TASK DIRECTIONS
Give only the number of lines in the following entries where "degrees" appears.

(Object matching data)
#####

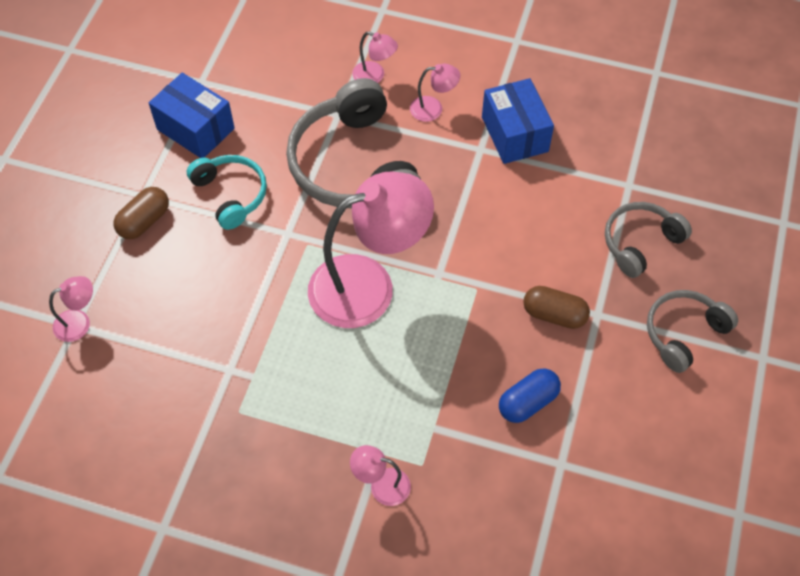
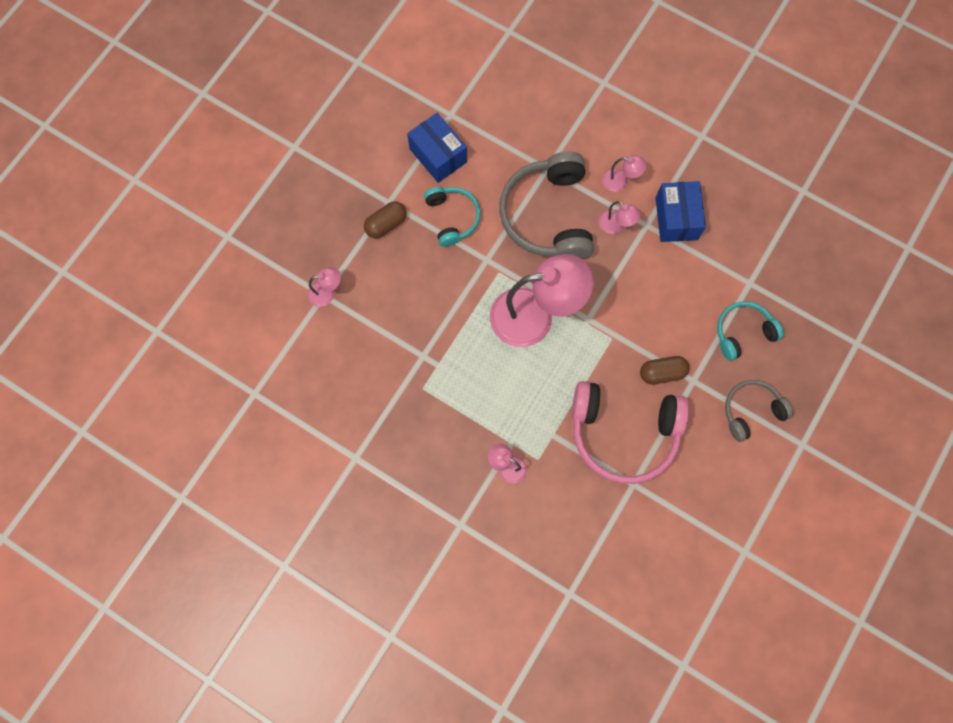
camera: 15 degrees right, 15 degrees up
(374, 76) = (583, 141): pink lamp -> pink lamp (616, 225)
(528, 402) = (623, 433): blue capsule -> pink headphones
(554, 315) = (662, 373): brown capsule -> brown capsule turned 45 degrees counterclockwise
(640, 243) = (743, 332): grey headphones -> turquoise headphones

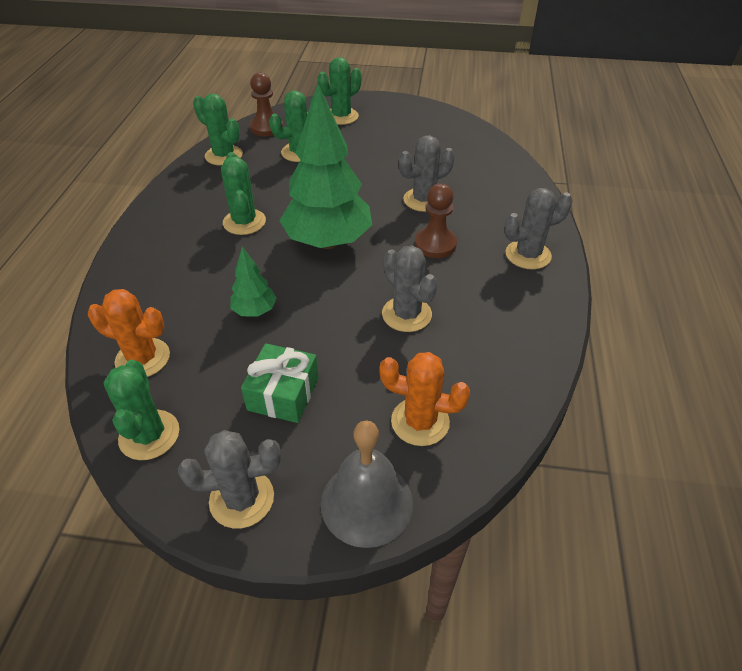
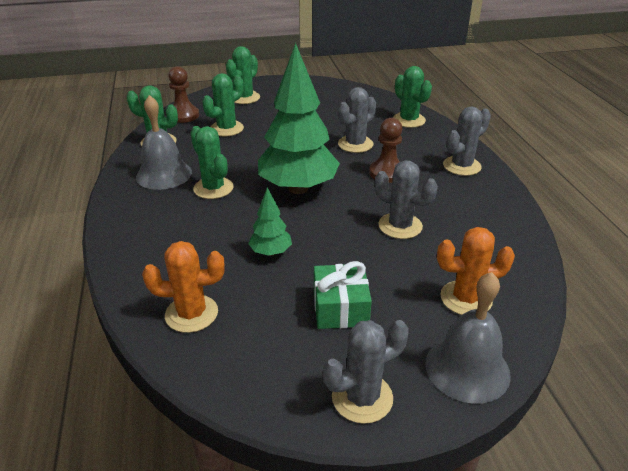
camera: 20 degrees left, 10 degrees down
(149, 435) = (241, 373): green cactus -> green cactus (408, 120)
(207, 195) = (164, 174): none -> grey bell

#####

TASK ANSWER
3